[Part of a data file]
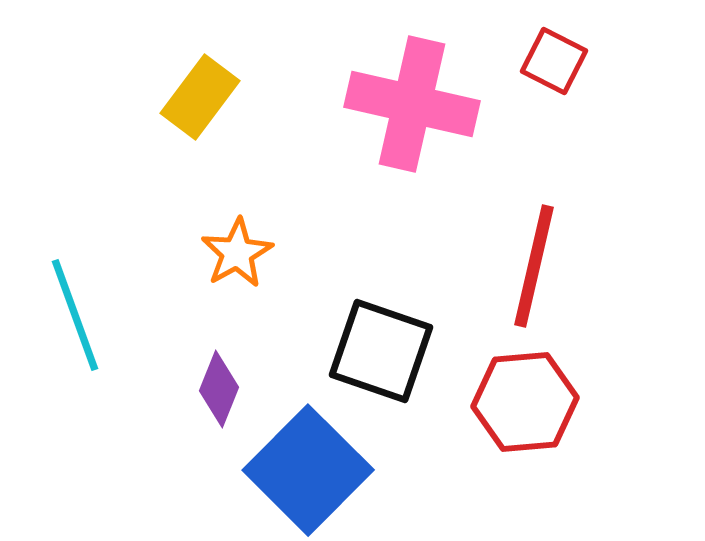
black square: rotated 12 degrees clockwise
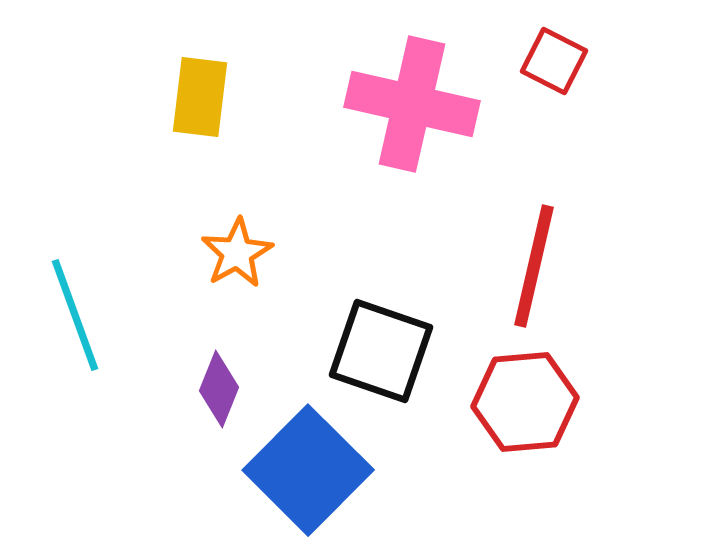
yellow rectangle: rotated 30 degrees counterclockwise
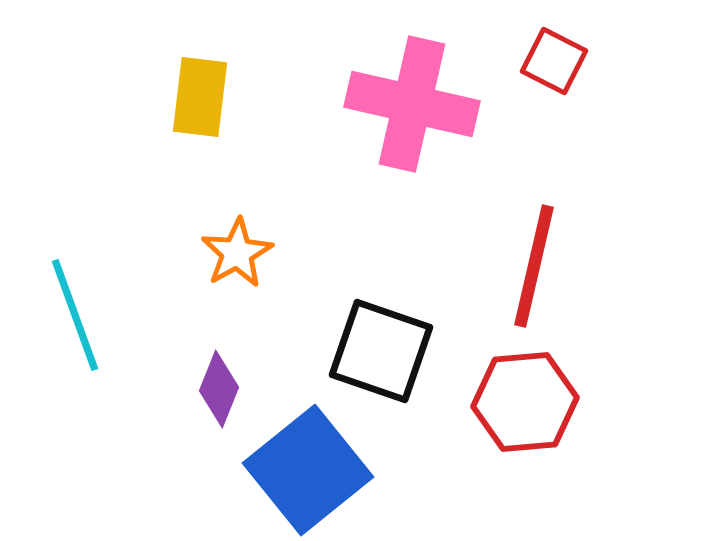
blue square: rotated 6 degrees clockwise
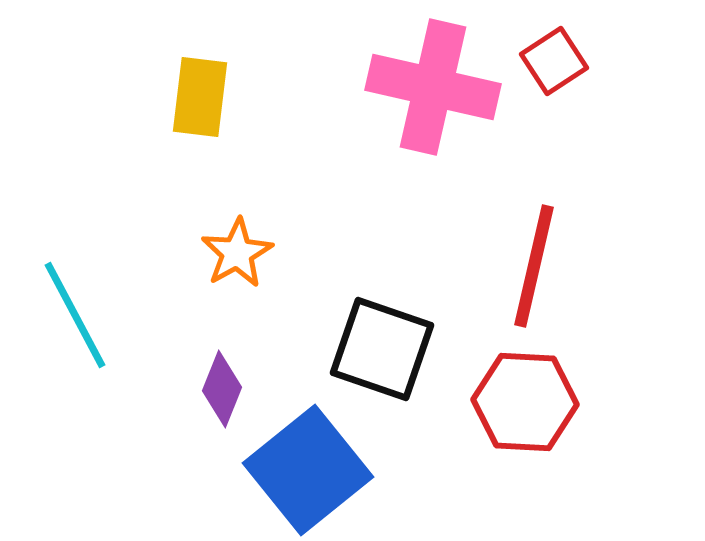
red square: rotated 30 degrees clockwise
pink cross: moved 21 px right, 17 px up
cyan line: rotated 8 degrees counterclockwise
black square: moved 1 px right, 2 px up
purple diamond: moved 3 px right
red hexagon: rotated 8 degrees clockwise
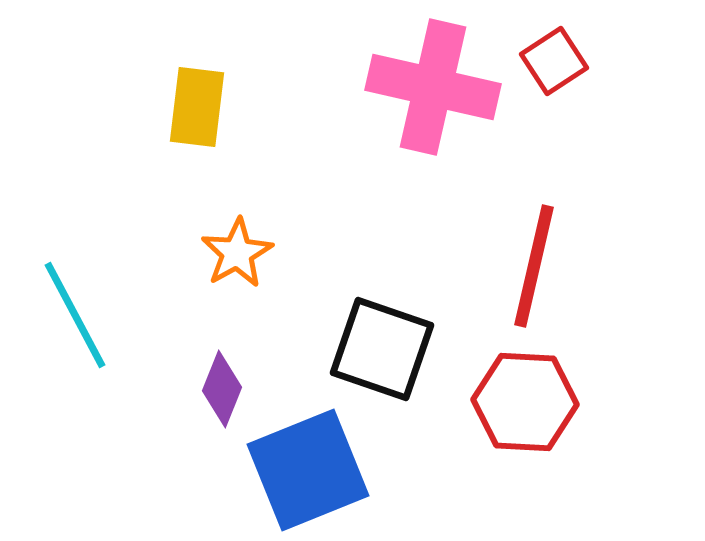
yellow rectangle: moved 3 px left, 10 px down
blue square: rotated 17 degrees clockwise
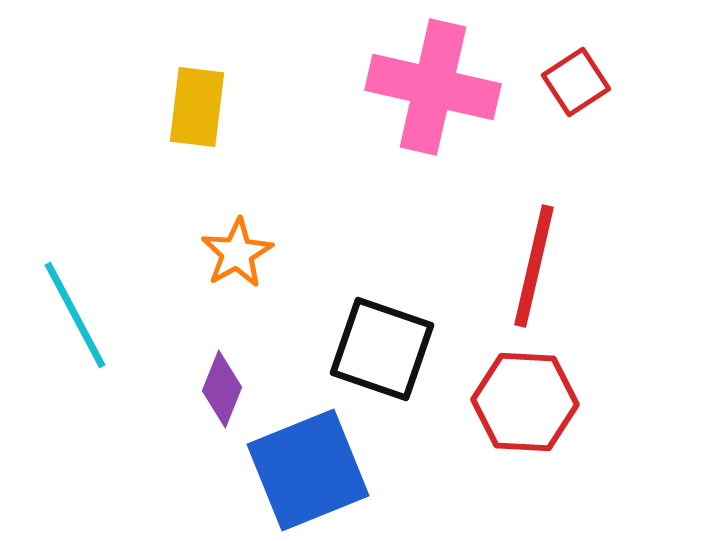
red square: moved 22 px right, 21 px down
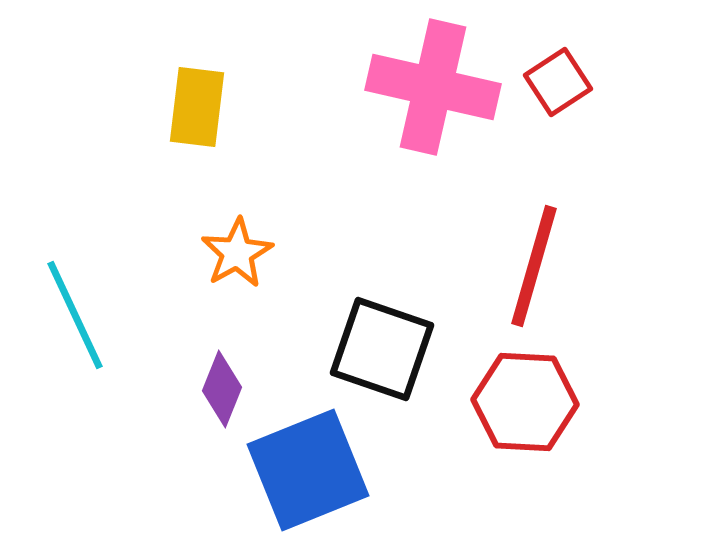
red square: moved 18 px left
red line: rotated 3 degrees clockwise
cyan line: rotated 3 degrees clockwise
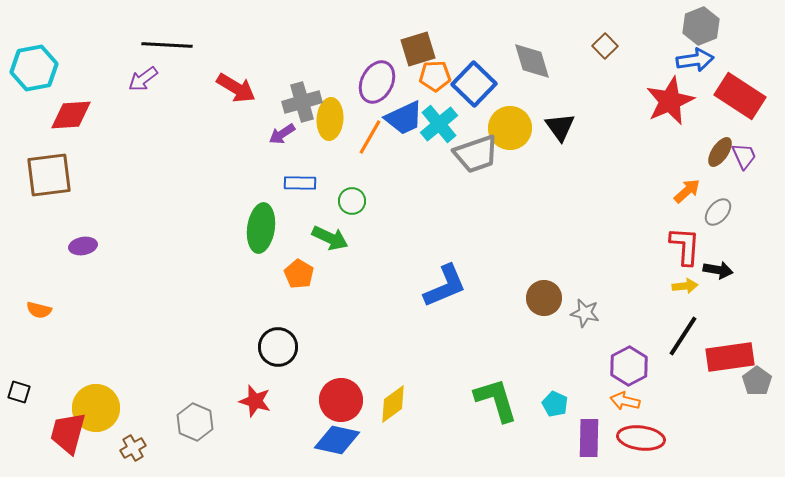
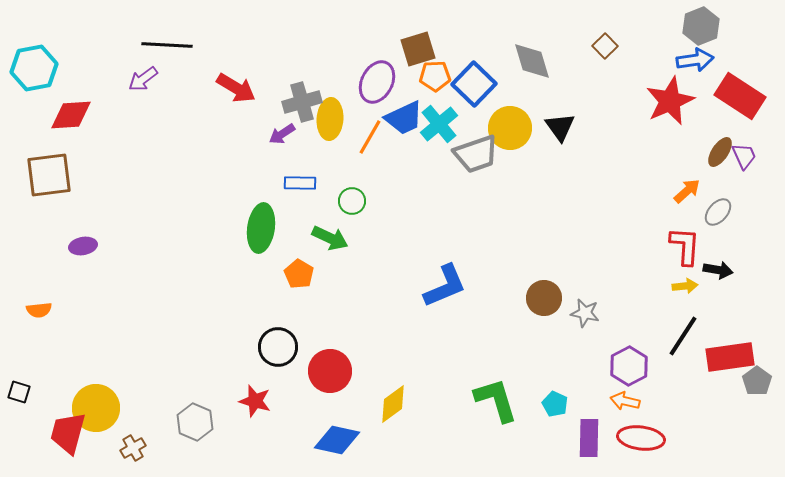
orange semicircle at (39, 310): rotated 20 degrees counterclockwise
red circle at (341, 400): moved 11 px left, 29 px up
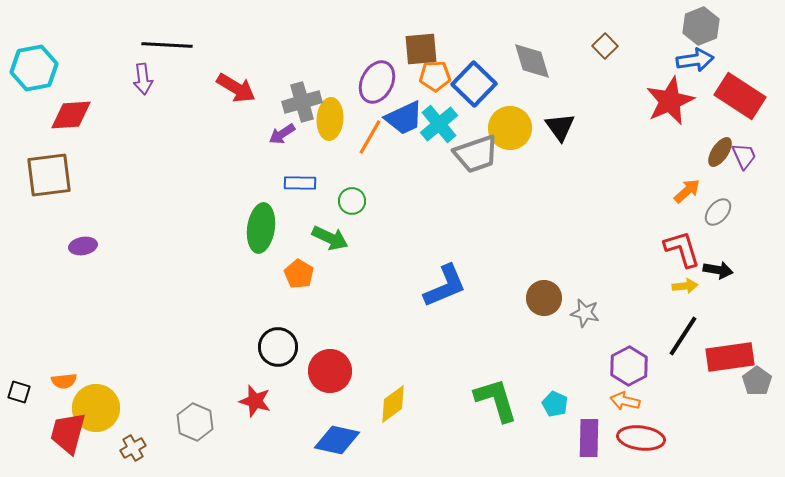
brown square at (418, 49): moved 3 px right; rotated 12 degrees clockwise
purple arrow at (143, 79): rotated 60 degrees counterclockwise
red L-shape at (685, 246): moved 3 px left, 3 px down; rotated 21 degrees counterclockwise
orange semicircle at (39, 310): moved 25 px right, 71 px down
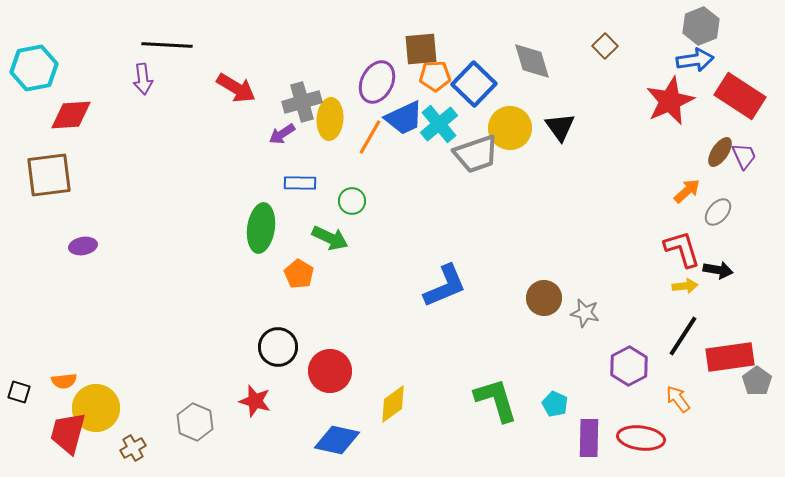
orange arrow at (625, 401): moved 53 px right, 2 px up; rotated 40 degrees clockwise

Stated problem ::
Render the entries above as a Markdown table with the columns "n" for the row number and "Entry" for the text, skipping any blank lines. Leave the picture placeholders out of the table.

Task answer ::
| n | Entry |
|---|---|
| 1 | black square: rotated 12 degrees clockwise |
| 2 | yellow rectangle: rotated 30 degrees counterclockwise |
| 3 | blue square: rotated 6 degrees clockwise |
| 4 | red square: rotated 30 degrees clockwise |
| 5 | pink cross: moved 21 px right, 17 px up |
| 6 | cyan line: rotated 8 degrees counterclockwise |
| 7 | black square: moved 1 px right, 2 px up |
| 8 | purple diamond: moved 3 px right |
| 9 | red hexagon: rotated 8 degrees clockwise |
| 10 | yellow rectangle: moved 3 px left, 10 px down |
| 11 | blue square: rotated 17 degrees clockwise |
| 12 | red square: moved 22 px right, 21 px down |
| 13 | red square: moved 18 px left |
| 14 | red line: rotated 3 degrees clockwise |
| 15 | cyan line: rotated 3 degrees clockwise |
| 16 | orange semicircle at (39, 310): rotated 20 degrees counterclockwise |
| 17 | red circle at (341, 400): moved 11 px left, 29 px up |
| 18 | brown square at (418, 49): moved 3 px right; rotated 12 degrees clockwise |
| 19 | purple arrow at (143, 79): rotated 60 degrees counterclockwise |
| 20 | red L-shape at (685, 246): moved 3 px left, 3 px down; rotated 21 degrees counterclockwise |
| 21 | orange semicircle at (39, 310): moved 25 px right, 71 px down |
| 22 | orange arrow at (625, 401): moved 53 px right, 2 px up; rotated 40 degrees clockwise |